WHAT TO WORK ON
Retype the records below exactly as given, but only from the first line through the line with "gray star: (13, 274) -> (21, 252), moved", and without the pictures.

(Multi-step shape edit data)

+===+

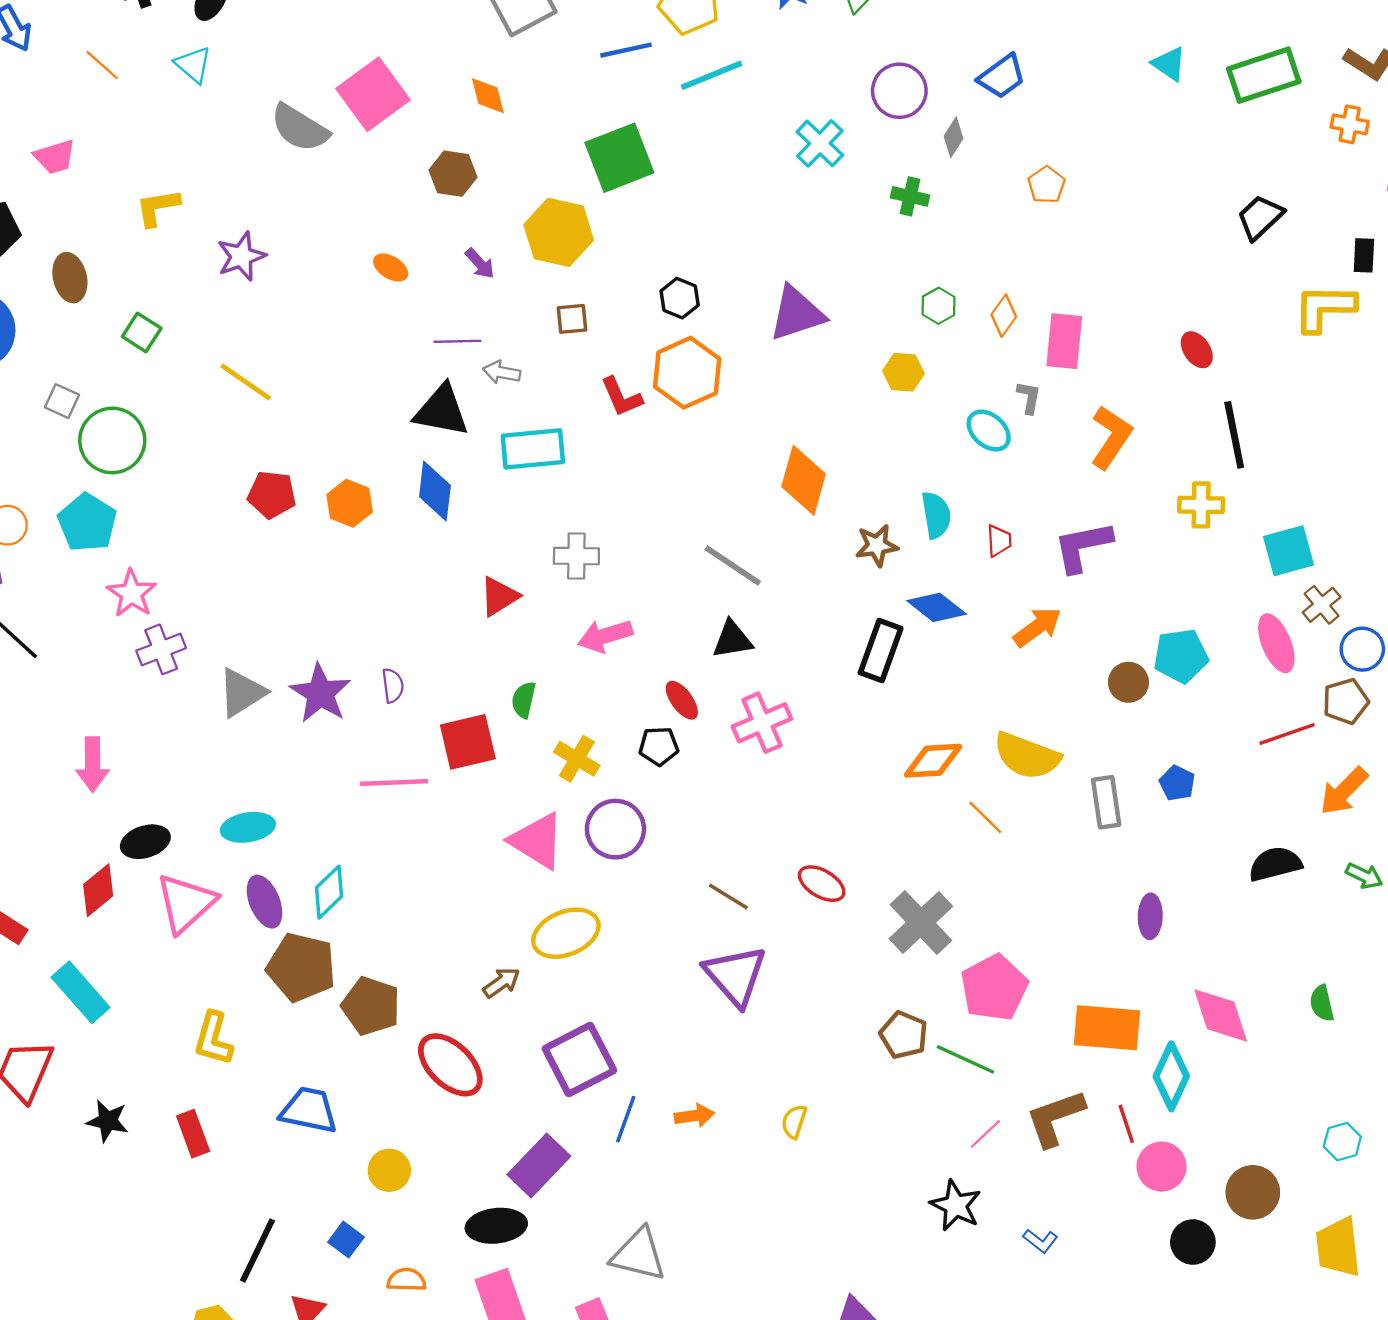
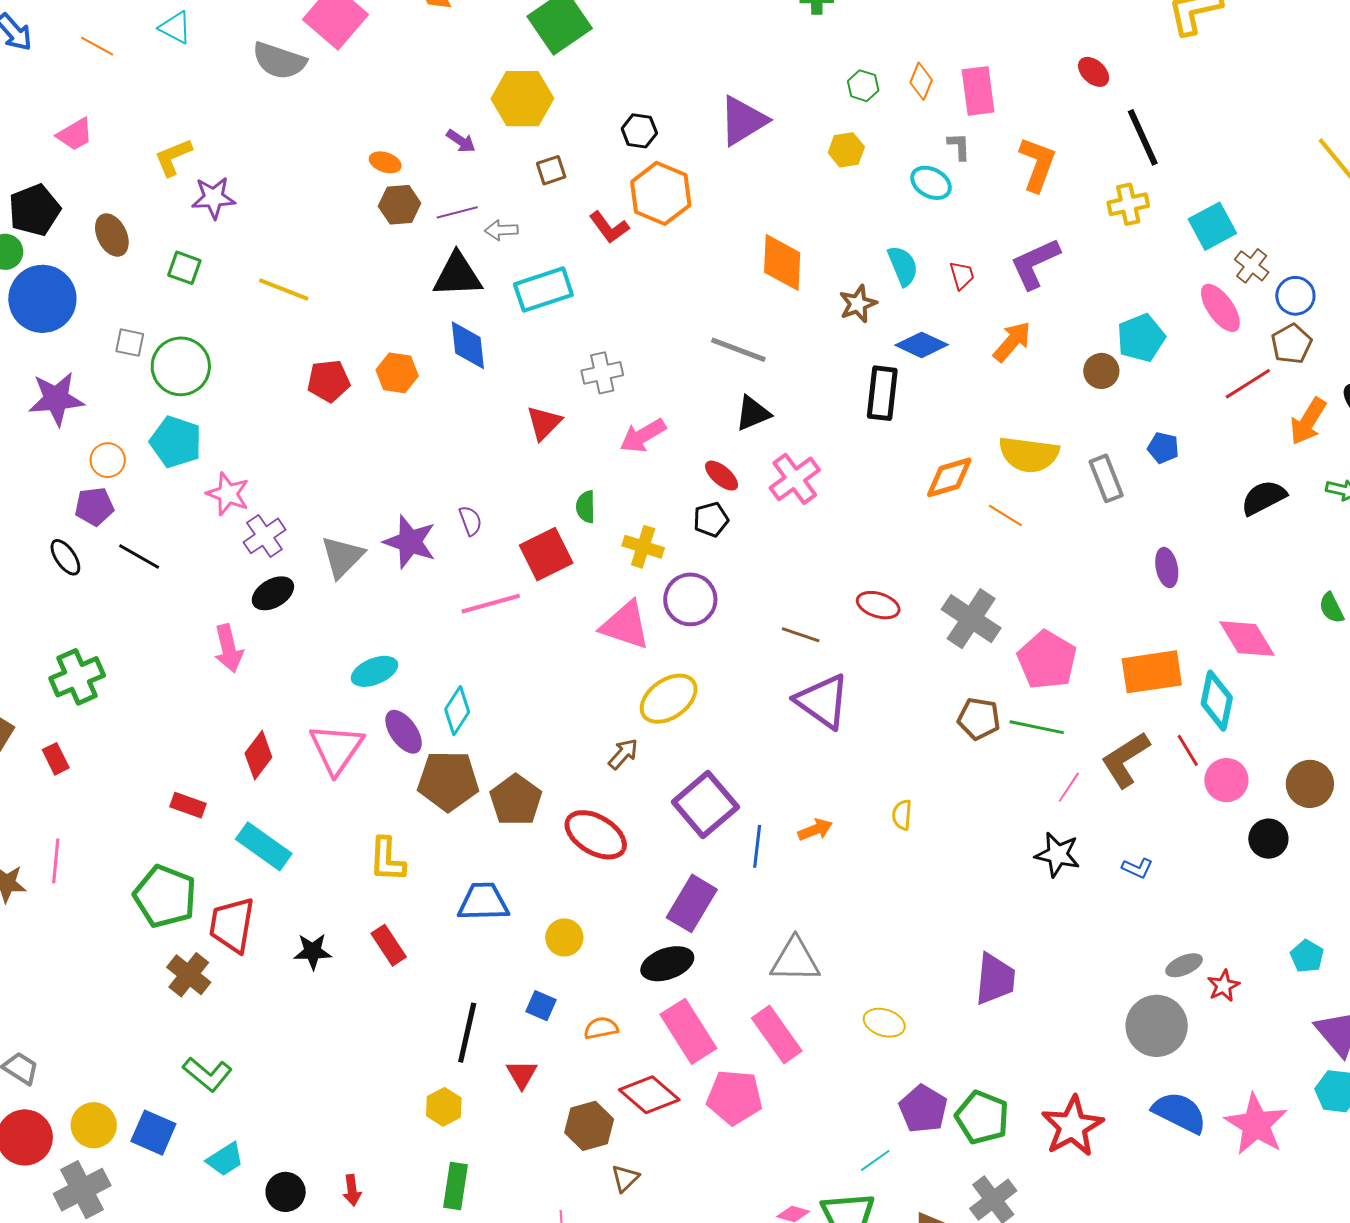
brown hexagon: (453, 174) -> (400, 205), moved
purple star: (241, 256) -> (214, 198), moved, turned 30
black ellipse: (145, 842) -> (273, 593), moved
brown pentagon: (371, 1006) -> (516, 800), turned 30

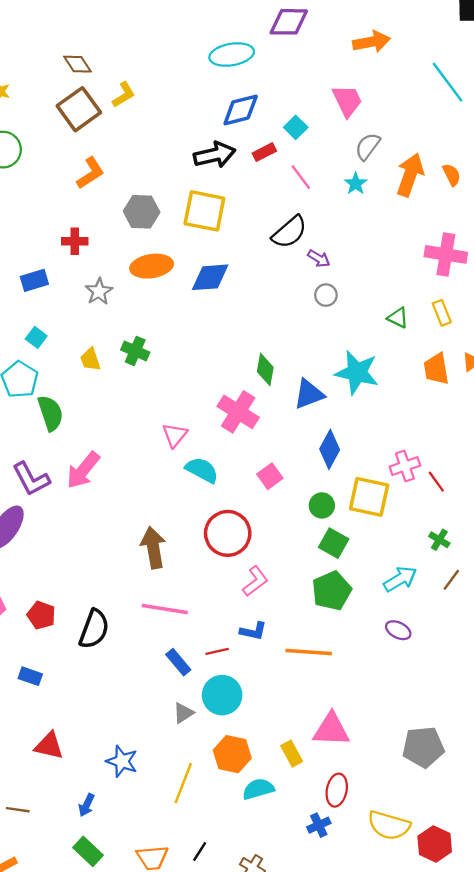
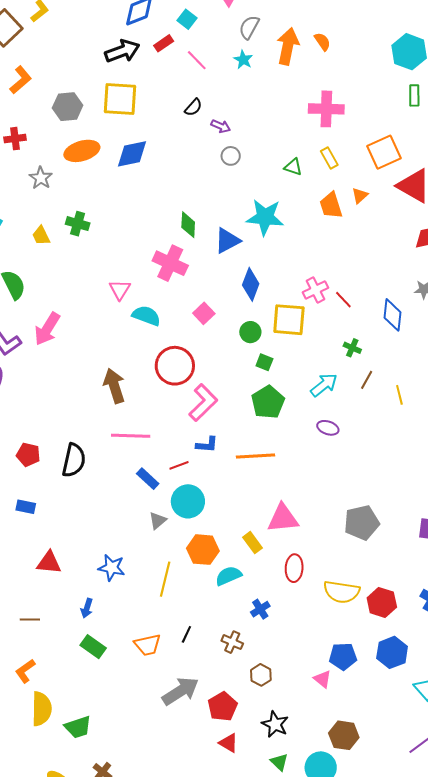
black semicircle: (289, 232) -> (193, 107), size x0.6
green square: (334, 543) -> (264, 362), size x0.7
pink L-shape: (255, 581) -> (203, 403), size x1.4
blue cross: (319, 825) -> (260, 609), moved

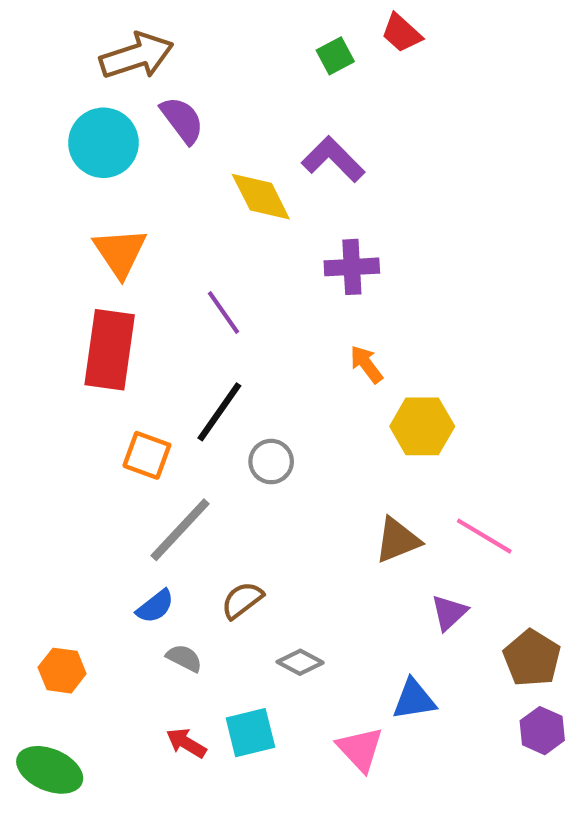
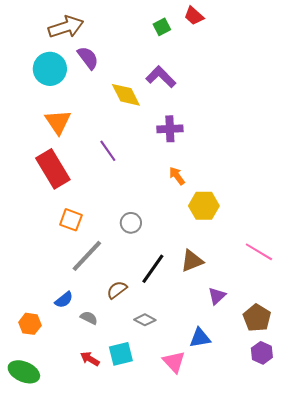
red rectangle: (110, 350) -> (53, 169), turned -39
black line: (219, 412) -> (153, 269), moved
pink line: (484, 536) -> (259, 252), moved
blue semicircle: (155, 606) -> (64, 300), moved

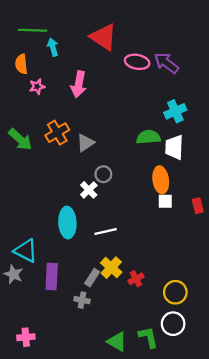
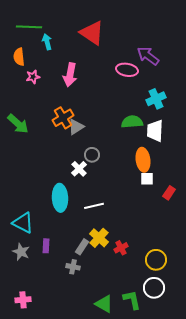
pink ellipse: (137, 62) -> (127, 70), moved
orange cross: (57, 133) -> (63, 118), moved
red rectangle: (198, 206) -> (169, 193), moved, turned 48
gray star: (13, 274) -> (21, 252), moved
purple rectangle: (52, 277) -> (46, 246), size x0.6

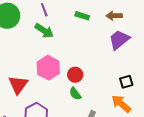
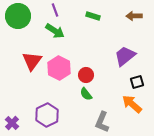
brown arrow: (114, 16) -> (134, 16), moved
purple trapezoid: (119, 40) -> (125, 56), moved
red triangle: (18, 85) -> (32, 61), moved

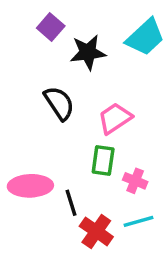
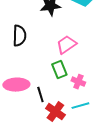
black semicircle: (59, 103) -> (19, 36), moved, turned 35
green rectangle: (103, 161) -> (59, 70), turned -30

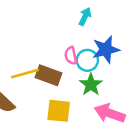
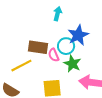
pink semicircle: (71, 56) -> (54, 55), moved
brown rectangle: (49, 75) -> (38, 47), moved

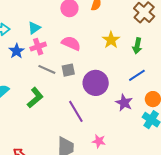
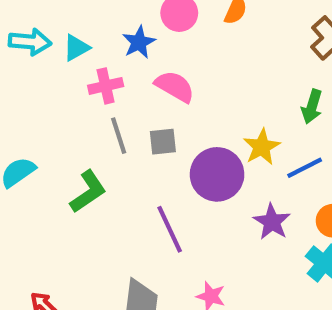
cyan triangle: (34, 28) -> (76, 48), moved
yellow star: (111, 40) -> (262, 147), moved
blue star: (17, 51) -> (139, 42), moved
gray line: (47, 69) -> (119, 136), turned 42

+===+

SOLVED EXERCISE
brown hexagon: (453, 174) -> (400, 205), moved
purple star: (241, 256) -> (214, 198), moved, turned 30
black ellipse: (145, 842) -> (273, 593), moved
brown pentagon: (371, 1006) -> (516, 800), turned 30

black semicircle: (289, 232) -> (193, 107), size x0.6
green square: (334, 543) -> (264, 362), size x0.7
pink L-shape: (255, 581) -> (203, 403), size x1.4
blue cross: (319, 825) -> (260, 609), moved

red rectangle: (110, 350) -> (53, 169), turned -39
black line: (219, 412) -> (153, 269), moved
pink line: (484, 536) -> (259, 252), moved
blue semicircle: (155, 606) -> (64, 300), moved

pink ellipse: (137, 62) -> (127, 70), moved
orange cross: (57, 133) -> (63, 118), moved
red rectangle: (198, 206) -> (169, 193), moved, turned 48
gray star: (13, 274) -> (21, 252), moved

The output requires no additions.